▶ Supplied data
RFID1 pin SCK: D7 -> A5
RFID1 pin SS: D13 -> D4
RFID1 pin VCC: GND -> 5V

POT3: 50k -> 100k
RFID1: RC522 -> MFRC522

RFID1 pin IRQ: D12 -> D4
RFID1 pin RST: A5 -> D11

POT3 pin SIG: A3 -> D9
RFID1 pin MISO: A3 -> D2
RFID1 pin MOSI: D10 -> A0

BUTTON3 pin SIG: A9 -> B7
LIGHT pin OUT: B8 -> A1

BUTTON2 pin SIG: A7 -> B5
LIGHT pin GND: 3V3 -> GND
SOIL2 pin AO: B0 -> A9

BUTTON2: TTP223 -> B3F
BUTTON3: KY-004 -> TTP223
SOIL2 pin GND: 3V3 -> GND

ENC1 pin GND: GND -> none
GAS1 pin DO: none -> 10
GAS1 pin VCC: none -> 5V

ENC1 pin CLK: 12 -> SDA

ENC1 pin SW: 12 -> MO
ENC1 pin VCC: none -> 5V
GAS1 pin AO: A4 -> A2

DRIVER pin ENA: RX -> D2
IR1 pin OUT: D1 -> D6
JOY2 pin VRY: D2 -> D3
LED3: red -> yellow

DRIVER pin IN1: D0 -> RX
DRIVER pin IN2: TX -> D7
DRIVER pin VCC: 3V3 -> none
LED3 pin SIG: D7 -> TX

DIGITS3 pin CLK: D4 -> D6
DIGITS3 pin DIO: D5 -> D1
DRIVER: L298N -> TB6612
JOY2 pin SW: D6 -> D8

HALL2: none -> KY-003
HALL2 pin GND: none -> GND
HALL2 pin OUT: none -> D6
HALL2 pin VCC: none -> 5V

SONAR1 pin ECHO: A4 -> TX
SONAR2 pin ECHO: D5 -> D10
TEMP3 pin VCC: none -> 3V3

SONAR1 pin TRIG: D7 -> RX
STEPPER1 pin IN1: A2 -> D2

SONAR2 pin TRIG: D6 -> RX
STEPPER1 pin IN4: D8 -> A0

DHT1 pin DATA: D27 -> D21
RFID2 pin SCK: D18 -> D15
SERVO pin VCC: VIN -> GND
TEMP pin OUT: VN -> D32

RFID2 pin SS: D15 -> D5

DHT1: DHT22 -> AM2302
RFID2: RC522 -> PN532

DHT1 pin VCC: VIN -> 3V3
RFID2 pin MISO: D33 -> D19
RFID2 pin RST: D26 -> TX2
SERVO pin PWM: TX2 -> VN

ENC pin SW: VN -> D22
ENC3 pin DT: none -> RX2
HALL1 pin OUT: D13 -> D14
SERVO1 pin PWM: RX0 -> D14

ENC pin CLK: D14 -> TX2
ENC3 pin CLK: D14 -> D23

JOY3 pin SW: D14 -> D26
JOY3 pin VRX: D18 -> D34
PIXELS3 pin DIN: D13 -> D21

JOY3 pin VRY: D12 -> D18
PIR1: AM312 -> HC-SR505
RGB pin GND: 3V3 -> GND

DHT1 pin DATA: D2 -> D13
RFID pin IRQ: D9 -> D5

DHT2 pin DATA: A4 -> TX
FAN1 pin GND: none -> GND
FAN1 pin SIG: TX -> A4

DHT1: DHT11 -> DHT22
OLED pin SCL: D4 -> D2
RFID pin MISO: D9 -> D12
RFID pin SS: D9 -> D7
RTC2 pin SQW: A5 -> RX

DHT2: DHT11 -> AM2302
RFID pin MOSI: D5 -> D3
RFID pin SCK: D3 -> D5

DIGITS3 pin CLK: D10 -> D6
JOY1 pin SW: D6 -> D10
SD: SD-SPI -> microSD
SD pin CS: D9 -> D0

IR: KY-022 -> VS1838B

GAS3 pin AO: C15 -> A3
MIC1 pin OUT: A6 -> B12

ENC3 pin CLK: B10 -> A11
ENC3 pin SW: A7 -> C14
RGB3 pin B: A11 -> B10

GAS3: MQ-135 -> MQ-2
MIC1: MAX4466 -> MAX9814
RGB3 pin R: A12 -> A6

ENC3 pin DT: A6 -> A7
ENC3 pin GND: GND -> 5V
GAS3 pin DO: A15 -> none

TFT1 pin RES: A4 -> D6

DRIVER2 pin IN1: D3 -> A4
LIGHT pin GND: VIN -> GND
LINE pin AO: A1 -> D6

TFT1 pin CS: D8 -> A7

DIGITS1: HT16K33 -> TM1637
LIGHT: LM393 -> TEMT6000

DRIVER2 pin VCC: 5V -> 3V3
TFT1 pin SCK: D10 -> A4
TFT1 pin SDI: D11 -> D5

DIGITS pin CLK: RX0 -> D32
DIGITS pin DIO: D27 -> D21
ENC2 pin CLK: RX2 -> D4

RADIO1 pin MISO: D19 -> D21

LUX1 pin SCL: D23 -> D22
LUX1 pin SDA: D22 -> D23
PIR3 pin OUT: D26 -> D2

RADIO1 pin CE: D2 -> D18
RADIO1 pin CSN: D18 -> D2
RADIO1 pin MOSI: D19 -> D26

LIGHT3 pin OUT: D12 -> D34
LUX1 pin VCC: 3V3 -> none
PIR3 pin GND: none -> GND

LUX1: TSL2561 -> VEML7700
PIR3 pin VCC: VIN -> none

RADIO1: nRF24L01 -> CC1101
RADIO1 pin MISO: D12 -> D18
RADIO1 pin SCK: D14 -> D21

▶ Exercise requirements
Transcribe only what runs from the line with "LUX1 pin SDA: D22 -> D23" to the last line above, keeping every line exactly as written.

▶ Completed exercise
LUX1 pin SDA: D22 -> D23
PIR3 pin OUT: D26 -> D2

RADIO1 pin CE: D2 -> D18
RADIO1 pin CSN: D18 -> D2
RADIO1 pin MOSI: D19 -> D26

LIGHT3 pin OUT: D12 -> D34
LUX1 pin VCC: 3V3 -> none
PIR3 pin GND: none -> GND

LUX1: TSL2561 -> VEML7700
PIR3 pin VCC: VIN -> none

RADIO1: nRF24L01 -> CC1101
RADIO1 pin MISO: D12 -> D18
RADIO1 pin SCK: D14 -> D21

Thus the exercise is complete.